When you copy the data that follows, reproduce every word exactly and leave out the images.

+===+

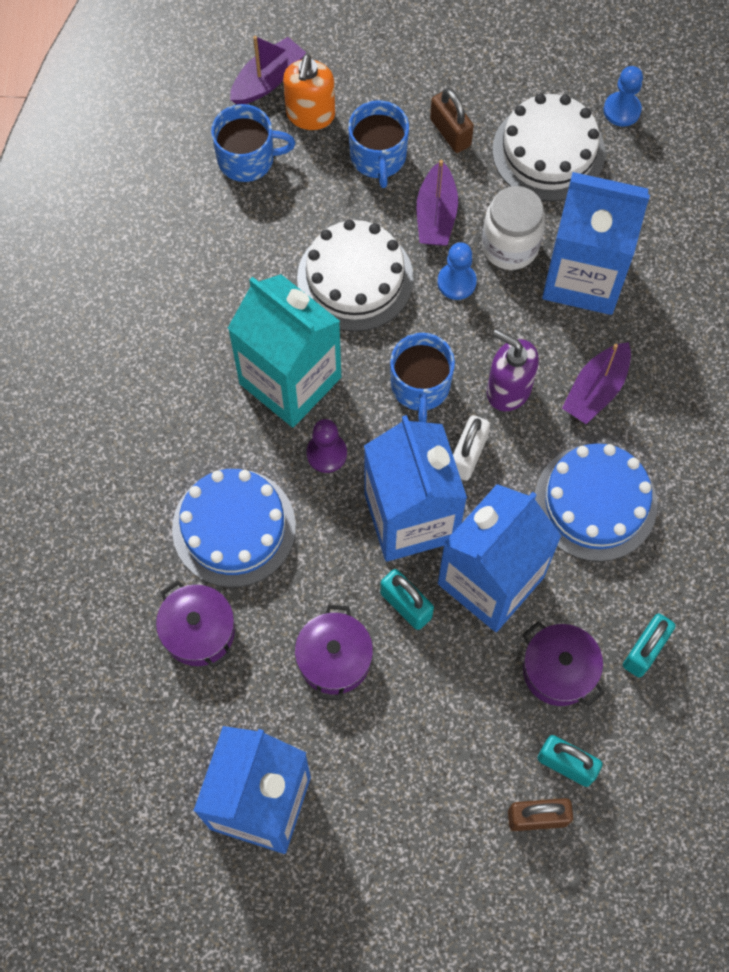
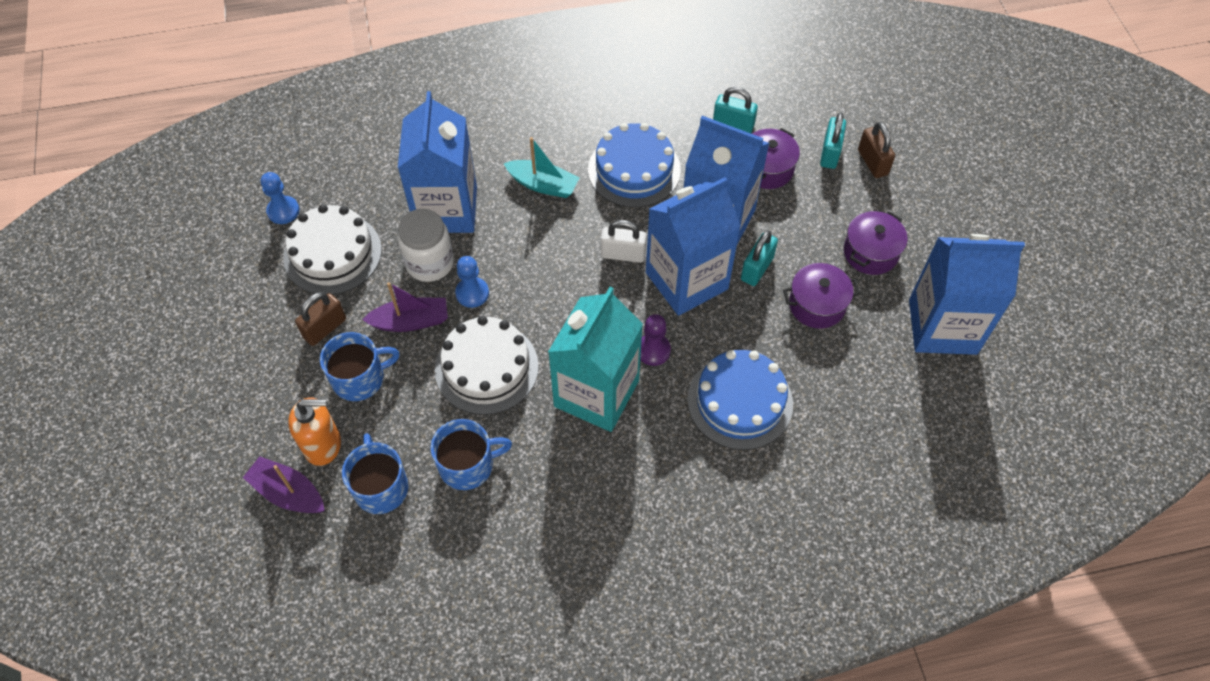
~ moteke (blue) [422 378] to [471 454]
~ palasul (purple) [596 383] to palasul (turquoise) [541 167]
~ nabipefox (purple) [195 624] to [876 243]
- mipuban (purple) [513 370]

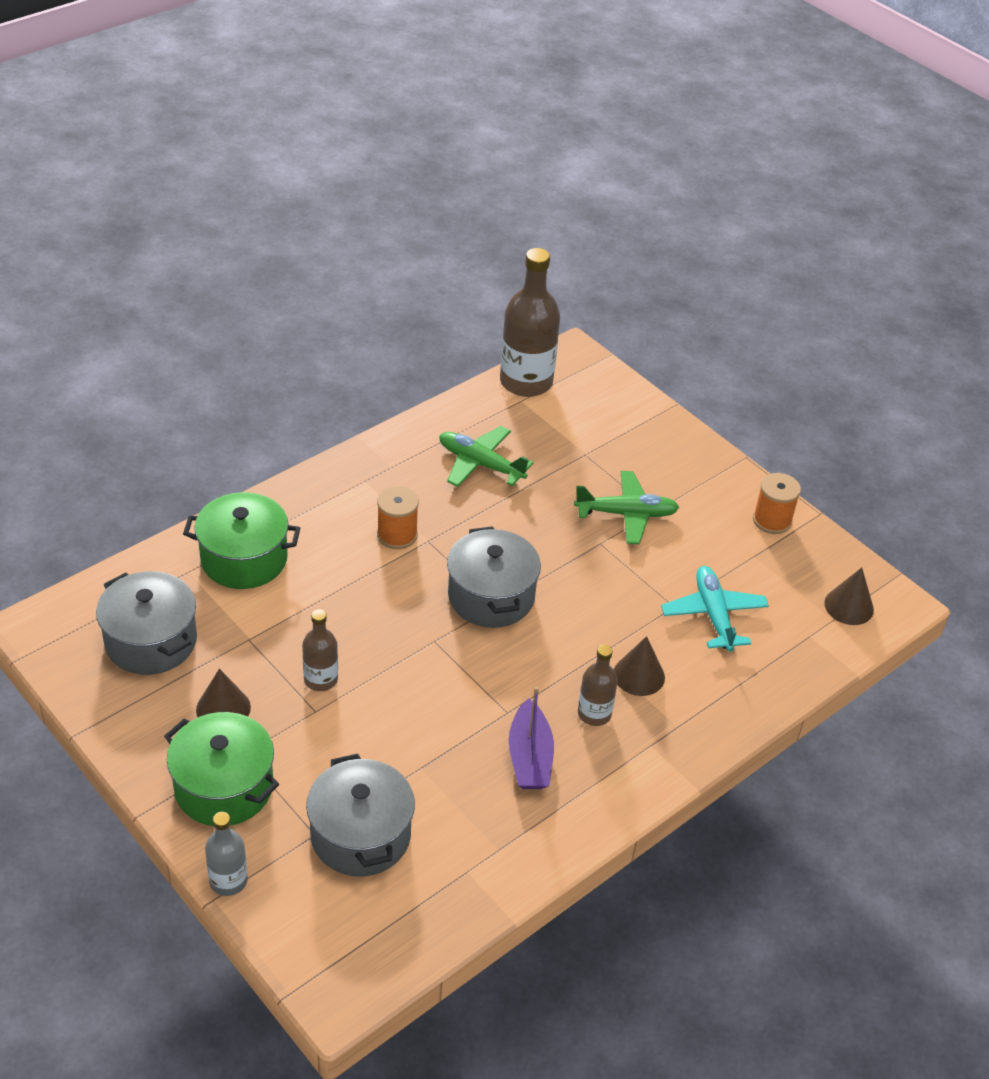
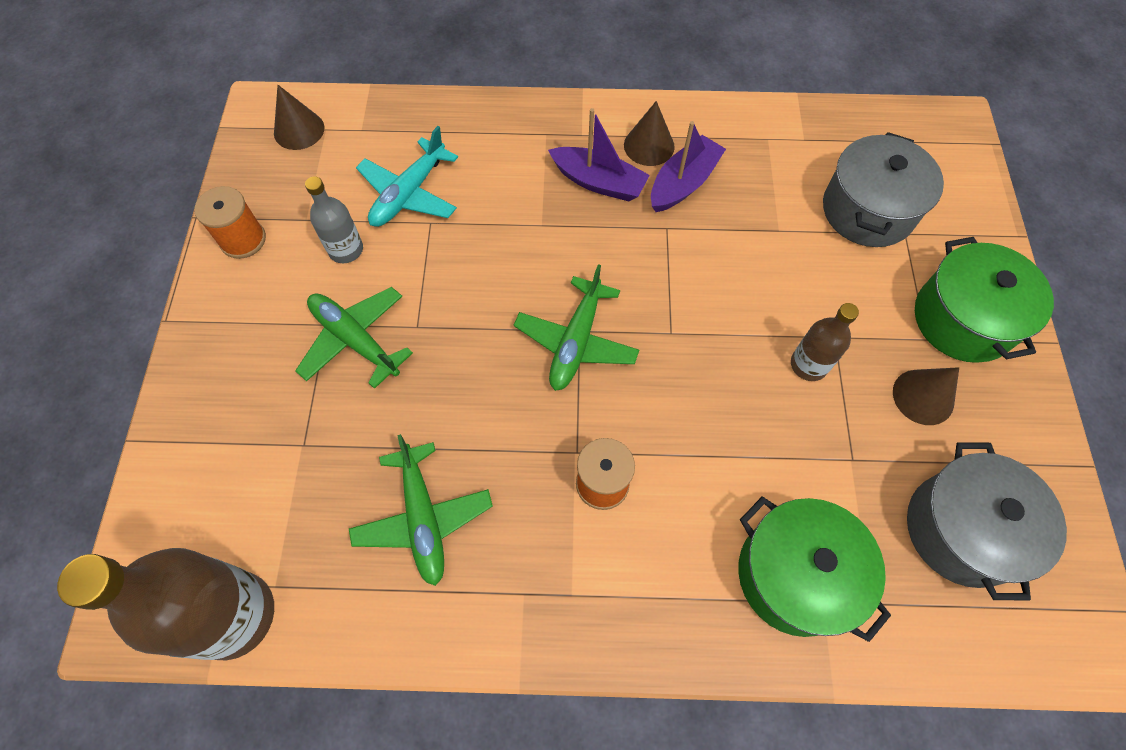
~ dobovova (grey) [226 854] to [334 219]
~ nabipefox (grey) [494 577] to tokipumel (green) [576 327]
~ dobovova (brown) [598 685] to palasul (purple) [599 154]
~ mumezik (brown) [639 666] to [649 133]

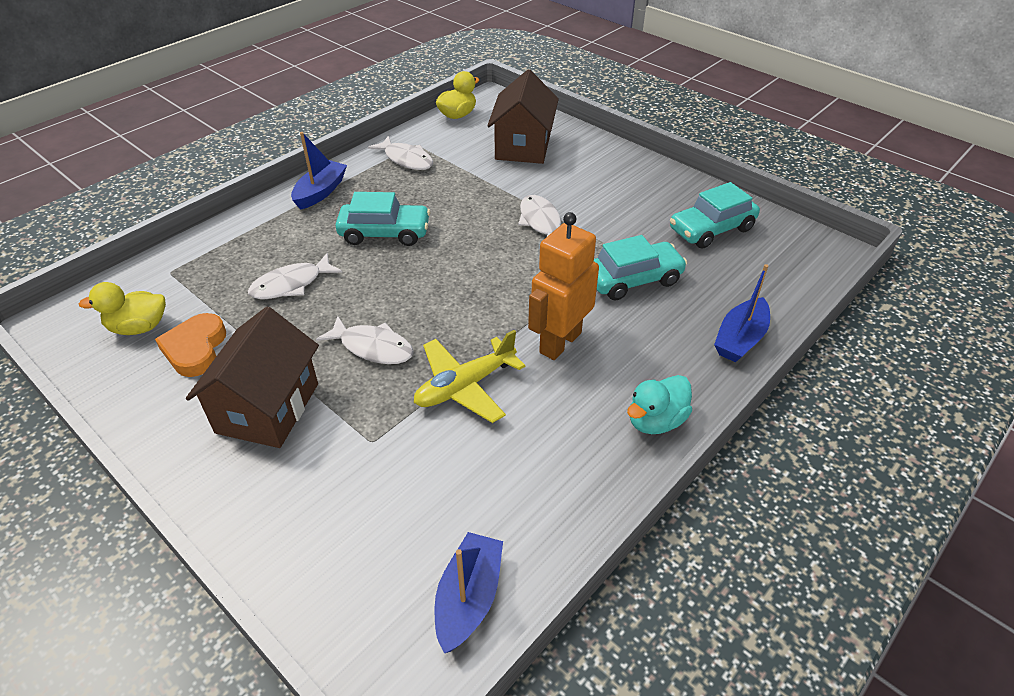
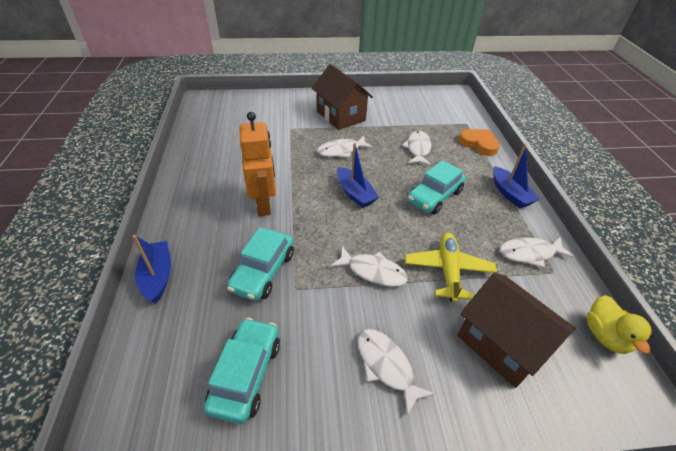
~ palasul (blue) [468 592] to [358 175]
+ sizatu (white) [396 372]
~ tokipumel (yellow) [470 376] to [451 267]
~ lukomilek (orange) [190 345] to [479 142]
- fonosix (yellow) [122 308]
- fonosix (turquoise) [659 404]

+===+

Your solution:
~ moteke (blue) [422 378] to [471 454]
~ palasul (purple) [596 383] to palasul (turquoise) [541 167]
~ nabipefox (purple) [195 624] to [876 243]
- mipuban (purple) [513 370]

~ dobovova (grey) [226 854] to [334 219]
~ nabipefox (grey) [494 577] to tokipumel (green) [576 327]
~ dobovova (brown) [598 685] to palasul (purple) [599 154]
~ mumezik (brown) [639 666] to [649 133]

~ palasul (blue) [468 592] to [358 175]
+ sizatu (white) [396 372]
~ tokipumel (yellow) [470 376] to [451 267]
~ lukomilek (orange) [190 345] to [479 142]
- fonosix (yellow) [122 308]
- fonosix (turquoise) [659 404]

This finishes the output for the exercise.